TASK GOAL:
Print out the data below with every line intact.

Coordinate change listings
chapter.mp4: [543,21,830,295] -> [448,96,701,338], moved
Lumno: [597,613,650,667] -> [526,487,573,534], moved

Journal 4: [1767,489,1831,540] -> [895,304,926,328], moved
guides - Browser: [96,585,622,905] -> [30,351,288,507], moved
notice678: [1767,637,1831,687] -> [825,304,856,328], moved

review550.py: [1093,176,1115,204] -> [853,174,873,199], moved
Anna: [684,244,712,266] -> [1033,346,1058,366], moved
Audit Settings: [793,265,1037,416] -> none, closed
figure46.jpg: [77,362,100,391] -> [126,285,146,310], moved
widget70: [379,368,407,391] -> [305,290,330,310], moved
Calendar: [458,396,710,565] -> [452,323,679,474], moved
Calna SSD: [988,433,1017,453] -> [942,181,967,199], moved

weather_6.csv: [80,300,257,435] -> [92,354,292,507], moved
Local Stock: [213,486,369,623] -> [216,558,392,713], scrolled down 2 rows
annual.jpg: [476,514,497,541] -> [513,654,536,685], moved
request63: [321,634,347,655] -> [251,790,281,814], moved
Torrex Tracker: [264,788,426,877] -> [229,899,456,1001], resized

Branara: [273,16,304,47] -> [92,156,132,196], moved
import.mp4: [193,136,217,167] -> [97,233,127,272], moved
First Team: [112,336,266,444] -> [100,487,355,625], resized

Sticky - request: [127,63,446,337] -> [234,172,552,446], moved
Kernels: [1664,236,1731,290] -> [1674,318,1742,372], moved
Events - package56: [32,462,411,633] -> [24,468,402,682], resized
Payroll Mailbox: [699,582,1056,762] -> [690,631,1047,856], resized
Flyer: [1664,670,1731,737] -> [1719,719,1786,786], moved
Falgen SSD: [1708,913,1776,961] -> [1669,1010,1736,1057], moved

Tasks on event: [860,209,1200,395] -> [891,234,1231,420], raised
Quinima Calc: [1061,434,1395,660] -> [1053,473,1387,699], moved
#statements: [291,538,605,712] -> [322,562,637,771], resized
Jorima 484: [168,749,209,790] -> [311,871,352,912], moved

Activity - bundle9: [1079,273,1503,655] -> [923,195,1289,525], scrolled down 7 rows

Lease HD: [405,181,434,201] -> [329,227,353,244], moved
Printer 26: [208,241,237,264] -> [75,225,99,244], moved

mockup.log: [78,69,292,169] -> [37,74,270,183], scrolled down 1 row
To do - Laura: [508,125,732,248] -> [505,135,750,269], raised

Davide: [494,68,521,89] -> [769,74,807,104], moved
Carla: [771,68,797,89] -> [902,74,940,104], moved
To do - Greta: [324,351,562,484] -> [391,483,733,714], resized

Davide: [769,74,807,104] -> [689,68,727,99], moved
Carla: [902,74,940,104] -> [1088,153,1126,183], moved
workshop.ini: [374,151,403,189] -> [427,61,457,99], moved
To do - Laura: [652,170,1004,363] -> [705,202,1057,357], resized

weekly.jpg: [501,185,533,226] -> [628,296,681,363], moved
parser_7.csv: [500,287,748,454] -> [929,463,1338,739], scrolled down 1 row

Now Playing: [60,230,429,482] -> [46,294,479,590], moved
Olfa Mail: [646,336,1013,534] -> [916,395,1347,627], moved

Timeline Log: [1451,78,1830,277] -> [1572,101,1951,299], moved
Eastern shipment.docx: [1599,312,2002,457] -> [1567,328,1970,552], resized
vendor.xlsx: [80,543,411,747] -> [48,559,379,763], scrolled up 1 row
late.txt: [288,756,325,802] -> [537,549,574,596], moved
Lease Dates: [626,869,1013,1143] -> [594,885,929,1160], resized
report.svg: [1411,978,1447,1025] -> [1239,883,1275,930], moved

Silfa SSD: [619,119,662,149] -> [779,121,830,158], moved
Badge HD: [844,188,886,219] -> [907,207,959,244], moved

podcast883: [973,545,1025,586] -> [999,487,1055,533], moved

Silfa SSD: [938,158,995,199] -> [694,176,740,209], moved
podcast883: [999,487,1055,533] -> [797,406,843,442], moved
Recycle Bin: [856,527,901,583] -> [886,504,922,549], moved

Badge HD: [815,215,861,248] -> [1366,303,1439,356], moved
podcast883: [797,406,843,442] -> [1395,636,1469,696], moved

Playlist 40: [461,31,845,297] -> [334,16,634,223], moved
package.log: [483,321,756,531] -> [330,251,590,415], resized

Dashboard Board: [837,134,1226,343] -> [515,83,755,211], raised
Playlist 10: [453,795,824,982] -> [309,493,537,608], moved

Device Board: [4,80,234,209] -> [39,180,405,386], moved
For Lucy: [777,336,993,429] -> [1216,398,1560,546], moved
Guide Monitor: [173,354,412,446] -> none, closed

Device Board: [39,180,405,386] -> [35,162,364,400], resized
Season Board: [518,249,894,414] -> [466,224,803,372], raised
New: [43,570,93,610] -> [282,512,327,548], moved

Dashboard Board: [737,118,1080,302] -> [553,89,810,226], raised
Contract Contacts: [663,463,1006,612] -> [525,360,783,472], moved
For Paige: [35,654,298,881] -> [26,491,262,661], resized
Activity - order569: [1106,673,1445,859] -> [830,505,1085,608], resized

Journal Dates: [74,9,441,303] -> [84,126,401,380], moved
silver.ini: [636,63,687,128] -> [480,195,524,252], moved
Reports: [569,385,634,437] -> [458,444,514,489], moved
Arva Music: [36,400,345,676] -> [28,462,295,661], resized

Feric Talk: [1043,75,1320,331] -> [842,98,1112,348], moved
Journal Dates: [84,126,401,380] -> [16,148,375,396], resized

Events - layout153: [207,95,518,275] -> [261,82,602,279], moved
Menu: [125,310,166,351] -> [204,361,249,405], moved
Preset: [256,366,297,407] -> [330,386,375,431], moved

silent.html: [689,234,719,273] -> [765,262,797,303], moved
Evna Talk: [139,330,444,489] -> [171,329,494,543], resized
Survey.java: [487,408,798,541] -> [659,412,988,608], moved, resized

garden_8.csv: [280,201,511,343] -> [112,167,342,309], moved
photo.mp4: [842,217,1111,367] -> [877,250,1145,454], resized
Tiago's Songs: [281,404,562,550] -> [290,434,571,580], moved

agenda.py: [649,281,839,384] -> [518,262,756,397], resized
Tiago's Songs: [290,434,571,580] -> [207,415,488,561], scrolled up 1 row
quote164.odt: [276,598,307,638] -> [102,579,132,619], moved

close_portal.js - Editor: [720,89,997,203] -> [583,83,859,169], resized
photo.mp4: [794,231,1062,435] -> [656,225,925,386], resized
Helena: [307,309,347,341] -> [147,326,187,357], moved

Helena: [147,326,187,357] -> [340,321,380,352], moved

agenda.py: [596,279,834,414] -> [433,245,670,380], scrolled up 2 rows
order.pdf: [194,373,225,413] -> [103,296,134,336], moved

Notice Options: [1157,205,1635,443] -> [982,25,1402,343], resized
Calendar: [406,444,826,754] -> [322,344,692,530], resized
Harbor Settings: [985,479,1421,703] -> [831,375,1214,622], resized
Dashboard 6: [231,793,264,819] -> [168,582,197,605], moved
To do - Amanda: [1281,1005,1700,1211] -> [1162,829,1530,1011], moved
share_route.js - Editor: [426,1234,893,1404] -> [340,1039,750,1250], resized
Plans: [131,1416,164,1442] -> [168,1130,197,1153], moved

EXERCISE RESPONSE:
chapter.mp4: [543,21,830,295] -> [448,96,701,338], moved
Lumno: [597,613,650,667] -> [526,487,573,534], moved

Journal 4: [1767,489,1831,540] -> [895,304,926,328], moved
guides - Browser: [96,585,622,905] -> [30,351,288,507], moved
notice678: [1767,637,1831,687] -> [825,304,856,328], moved

review550.py: [1093,176,1115,204] -> [853,174,873,199], moved
Anna: [684,244,712,266] -> [1033,346,1058,366], moved
Audit Settings: [793,265,1037,416] -> none, closed
figure46.jpg: [77,362,100,391] -> [126,285,146,310], moved
widget70: [379,368,407,391] -> [305,290,330,310], moved
Calendar: [458,396,710,565] -> [452,323,679,474], moved
Calna SSD: [988,433,1017,453] -> [942,181,967,199], moved

weather_6.csv: [80,300,257,435] -> [92,354,292,507], moved
Local Stock: [213,486,369,623] -> [216,558,392,713], scrolled down 2 rows
annual.jpg: [476,514,497,541] -> [513,654,536,685], moved
request63: [321,634,347,655] -> [251,790,281,814], moved
Torrex Tracker: [264,788,426,877] -> [229,899,456,1001], resized

Branara: [273,16,304,47] -> [92,156,132,196], moved
import.mp4: [193,136,217,167] -> [97,233,127,272], moved
First Team: [112,336,266,444] -> [100,487,355,625], resized

Sticky - request: [127,63,446,337] -> [234,172,552,446], moved
Kernels: [1664,236,1731,290] -> [1674,318,1742,372], moved
Events - package56: [32,462,411,633] -> [24,468,402,682], resized
Payroll Mailbox: [699,582,1056,762] -> [690,631,1047,856], resized
Flyer: [1664,670,1731,737] -> [1719,719,1786,786], moved
Falgen SSD: [1708,913,1776,961] -> [1669,1010,1736,1057], moved

Tasks on event: [860,209,1200,395] -> [891,234,1231,420], raised
Quinima Calc: [1061,434,1395,660] -> [1053,473,1387,699], moved
#statements: [291,538,605,712] -> [322,562,637,771], resized
Jorima 484: [168,749,209,790] -> [311,871,352,912], moved

Activity - bundle9: [1079,273,1503,655] -> [923,195,1289,525], scrolled down 7 rows

Lease HD: [405,181,434,201] -> [329,227,353,244], moved
Printer 26: [208,241,237,264] -> [75,225,99,244], moved

mockup.log: [78,69,292,169] -> [37,74,270,183], scrolled down 1 row
To do - Laura: [508,125,732,248] -> [505,135,750,269], raised

Davide: [494,68,521,89] -> [769,74,807,104], moved
Carla: [771,68,797,89] -> [902,74,940,104], moved
To do - Greta: [324,351,562,484] -> [391,483,733,714], resized

Davide: [769,74,807,104] -> [689,68,727,99], moved
Carla: [902,74,940,104] -> [1088,153,1126,183], moved
workshop.ini: [374,151,403,189] -> [427,61,457,99], moved
To do - Laura: [652,170,1004,363] -> [705,202,1057,357], resized

weekly.jpg: [501,185,533,226] -> [628,296,681,363], moved
parser_7.csv: [500,287,748,454] -> [929,463,1338,739], scrolled down 1 row

Now Playing: [60,230,429,482] -> [46,294,479,590], moved
Olfa Mail: [646,336,1013,534] -> [916,395,1347,627], moved

Timeline Log: [1451,78,1830,277] -> [1572,101,1951,299], moved
Eastern shipment.docx: [1599,312,2002,457] -> [1567,328,1970,552], resized
vendor.xlsx: [80,543,411,747] -> [48,559,379,763], scrolled up 1 row
late.txt: [288,756,325,802] -> [537,549,574,596], moved
Lease Dates: [626,869,1013,1143] -> [594,885,929,1160], resized
report.svg: [1411,978,1447,1025] -> [1239,883,1275,930], moved

Silfa SSD: [619,119,662,149] -> [779,121,830,158], moved
Badge HD: [844,188,886,219] -> [907,207,959,244], moved

podcast883: [973,545,1025,586] -> [999,487,1055,533], moved

Silfa SSD: [938,158,995,199] -> [694,176,740,209], moved
podcast883: [999,487,1055,533] -> [797,406,843,442], moved
Recycle Bin: [856,527,901,583] -> [886,504,922,549], moved

Badge HD: [815,215,861,248] -> [1366,303,1439,356], moved
podcast883: [797,406,843,442] -> [1395,636,1469,696], moved

Playlist 40: [461,31,845,297] -> [334,16,634,223], moved
package.log: [483,321,756,531] -> [330,251,590,415], resized

Dashboard Board: [837,134,1226,343] -> [515,83,755,211], raised
Playlist 10: [453,795,824,982] -> [309,493,537,608], moved

Device Board: [4,80,234,209] -> [39,180,405,386], moved
For Lucy: [777,336,993,429] -> [1216,398,1560,546], moved
Guide Monitor: [173,354,412,446] -> none, closed

Device Board: [39,180,405,386] -> [35,162,364,400], resized
Season Board: [518,249,894,414] -> [466,224,803,372], raised
New: [43,570,93,610] -> [282,512,327,548], moved

Dashboard Board: [737,118,1080,302] -> [553,89,810,226], raised
Contract Contacts: [663,463,1006,612] -> [525,360,783,472], moved
For Paige: [35,654,298,881] -> [26,491,262,661], resized
Activity - order569: [1106,673,1445,859] -> [830,505,1085,608], resized

Journal Dates: [74,9,441,303] -> [84,126,401,380], moved
silver.ini: [636,63,687,128] -> [480,195,524,252], moved
Reports: [569,385,634,437] -> [458,444,514,489], moved
Arva Music: [36,400,345,676] -> [28,462,295,661], resized

Feric Talk: [1043,75,1320,331] -> [842,98,1112,348], moved
Journal Dates: [84,126,401,380] -> [16,148,375,396], resized

Events - layout153: [207,95,518,275] -> [261,82,602,279], moved
Menu: [125,310,166,351] -> [204,361,249,405], moved
Preset: [256,366,297,407] -> [330,386,375,431], moved

silent.html: [689,234,719,273] -> [765,262,797,303], moved
Evna Talk: [139,330,444,489] -> [171,329,494,543], resized
Survey.java: [487,408,798,541] -> [659,412,988,608], moved, resized

garden_8.csv: [280,201,511,343] -> [112,167,342,309], moved
photo.mp4: [842,217,1111,367] -> [877,250,1145,454], resized
Tiago's Songs: [281,404,562,550] -> [290,434,571,580], moved

agenda.py: [649,281,839,384] -> [518,262,756,397], resized
Tiago's Songs: [290,434,571,580] -> [207,415,488,561], scrolled up 1 row
quote164.odt: [276,598,307,638] -> [102,579,132,619], moved

close_portal.js - Editor: [720,89,997,203] -> [583,83,859,169], resized
photo.mp4: [794,231,1062,435] -> [656,225,925,386], resized
Helena: [307,309,347,341] -> [147,326,187,357], moved

Helena: [147,326,187,357] -> [340,321,380,352], moved

agenda.py: [596,279,834,414] -> [433,245,670,380], scrolled up 2 rows
order.pdf: [194,373,225,413] -> [103,296,134,336], moved

Notice Options: [1157,205,1635,443] -> [982,25,1402,343], resized
Calendar: [406,444,826,754] -> [322,344,692,530], resized
Harbor Settings: [985,479,1421,703] -> [831,375,1214,622], resized
Dashboard 6: [231,793,264,819] -> [168,582,197,605], moved
To do - Amanda: [1281,1005,1700,1211] -> [1162,829,1530,1011], moved
share_route.js - Editor: [426,1234,893,1404] -> [340,1039,750,1250], resized
Plans: [131,1416,164,1442] -> [168,1130,197,1153], moved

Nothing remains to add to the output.